- [WHAT NEEDS TO BE DONE]
Only the text belongs in the copy. Transcribe the data exactly and drop any pictures.

(Saved entries)
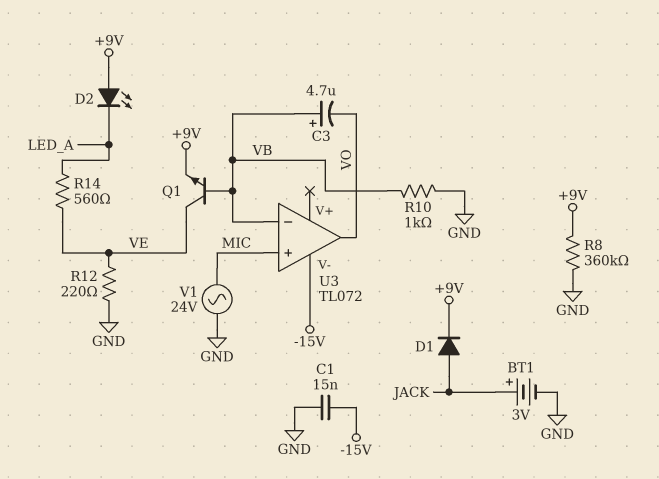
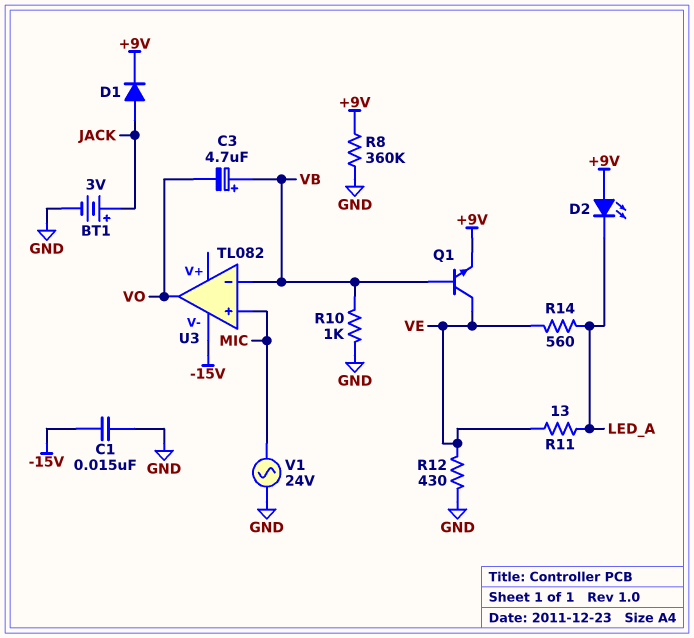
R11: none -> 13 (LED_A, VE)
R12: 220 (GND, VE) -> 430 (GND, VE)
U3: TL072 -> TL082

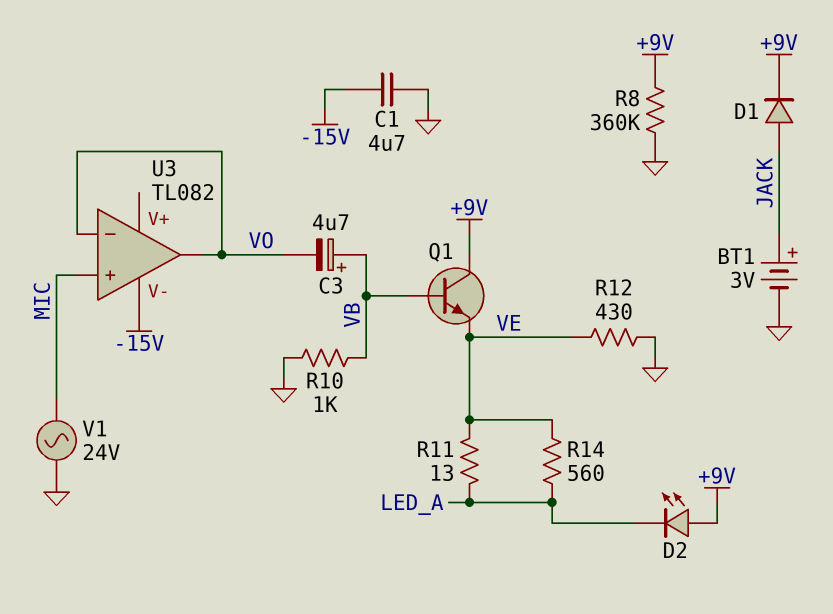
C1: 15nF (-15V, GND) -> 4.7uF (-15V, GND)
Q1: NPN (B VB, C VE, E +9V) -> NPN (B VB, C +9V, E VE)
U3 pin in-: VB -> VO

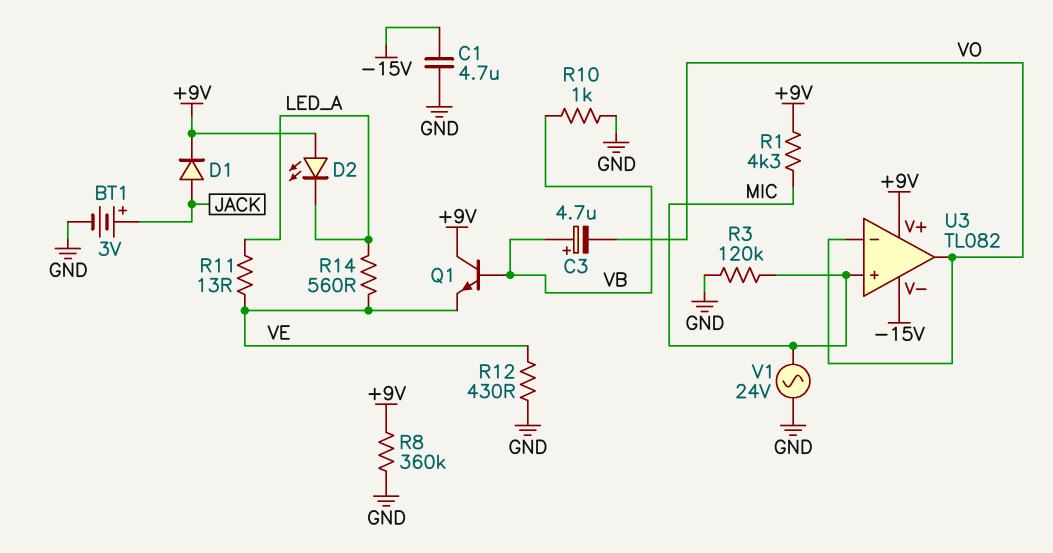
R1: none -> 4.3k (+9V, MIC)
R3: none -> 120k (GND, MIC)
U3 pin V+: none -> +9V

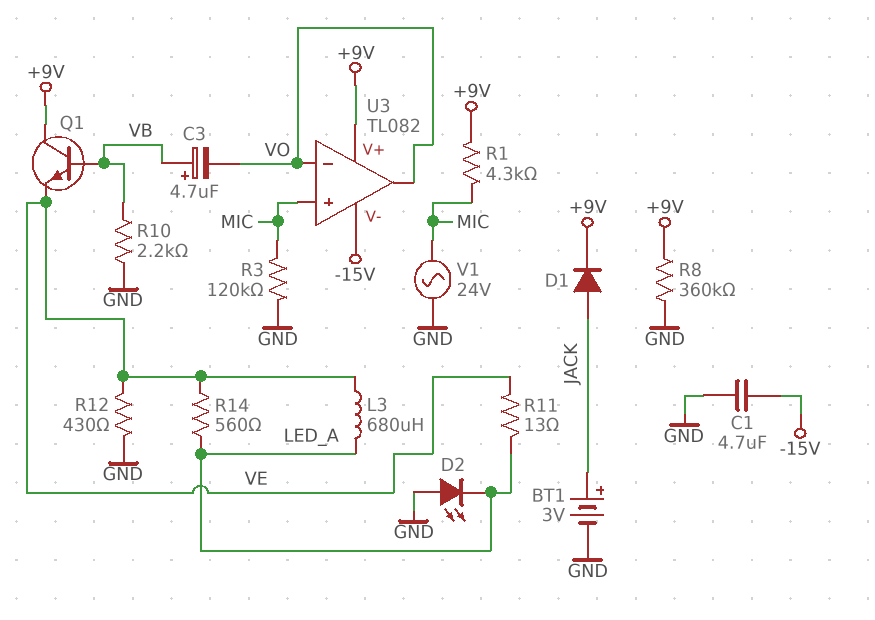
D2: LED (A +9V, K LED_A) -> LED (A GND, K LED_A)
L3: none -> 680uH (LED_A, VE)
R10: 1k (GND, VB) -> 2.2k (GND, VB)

- [ANSWER TO THIS TASK]
R11: none -> 13 (LED_A, VE)
R12: 220 (GND, VE) -> 430 (GND, VE)
U3: TL072 -> TL082

C1: 15nF (-15V, GND) -> 4.7uF (-15V, GND)
Q1: NPN (B VB, C VE, E +9V) -> NPN (B VB, C +9V, E VE)
U3 pin in-: VB -> VO

R1: none -> 4.3k (+9V, MIC)
R3: none -> 120k (GND, MIC)
U3 pin V+: none -> +9V

D2: LED (A +9V, K LED_A) -> LED (A GND, K LED_A)
L3: none -> 680uH (LED_A, VE)
R10: 1k (GND, VB) -> 2.2k (GND, VB)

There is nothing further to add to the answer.